WHAT TO WORK ON: Copy out all the lines of the data precisely, omitting any pictures.

SOURCE DATA:
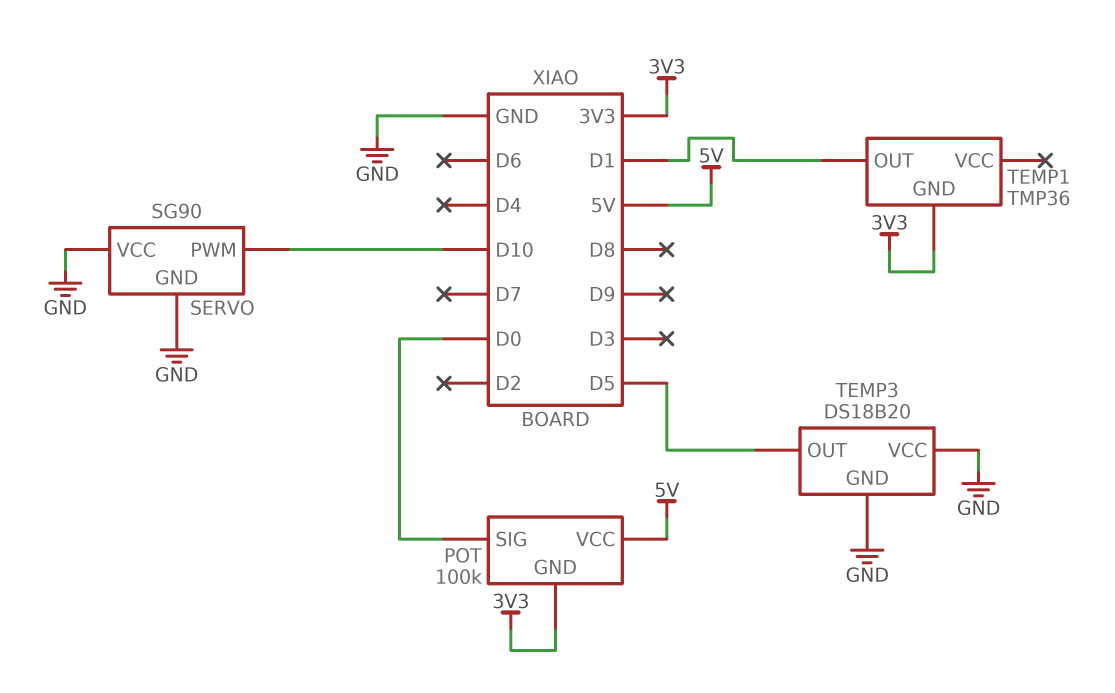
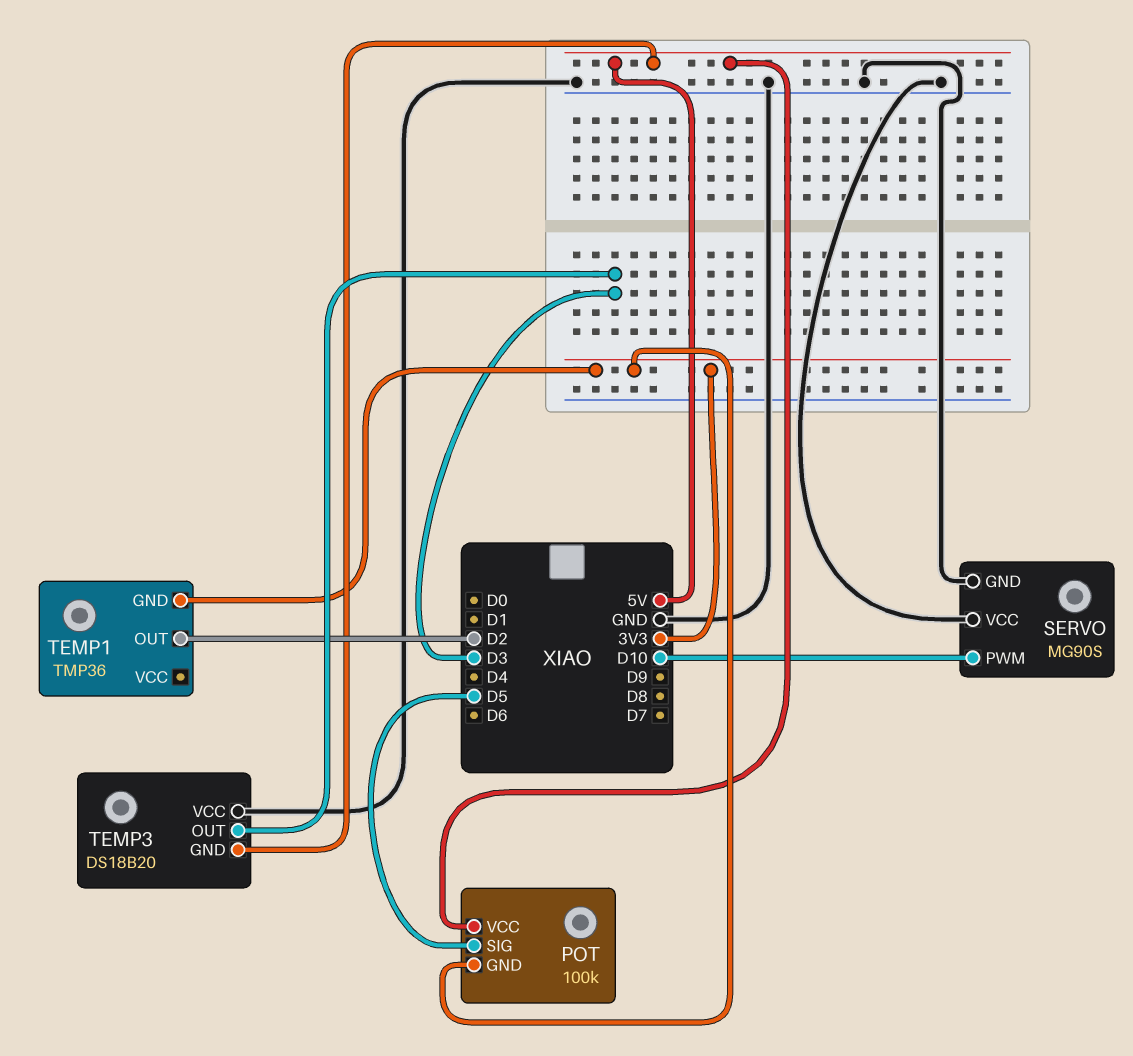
POT pin SIG: D0 -> D5
SERVO: SG90 -> MG90S
TEMP1 pin OUT: D1 -> D2
TEMP3 pin GND: GND -> 5V
TEMP3 pin OUT: D5 -> D3

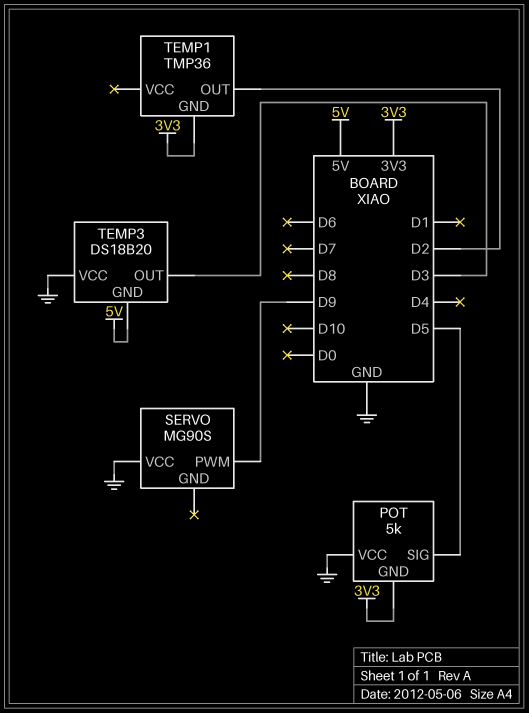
POT: 100k -> 5k
POT pin VCC: 5V -> GND
SERVO pin GND: GND -> none
SERVO pin PWM: D10 -> D9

SOLUTION FOR THIS TASK:
POT pin SIG: D0 -> D5
SERVO: SG90 -> MG90S
TEMP1 pin OUT: D1 -> D2
TEMP3 pin GND: GND -> 5V
TEMP3 pin OUT: D5 -> D3

POT: 100k -> 5k
POT pin VCC: 5V -> GND
SERVO pin GND: GND -> none
SERVO pin PWM: D10 -> D9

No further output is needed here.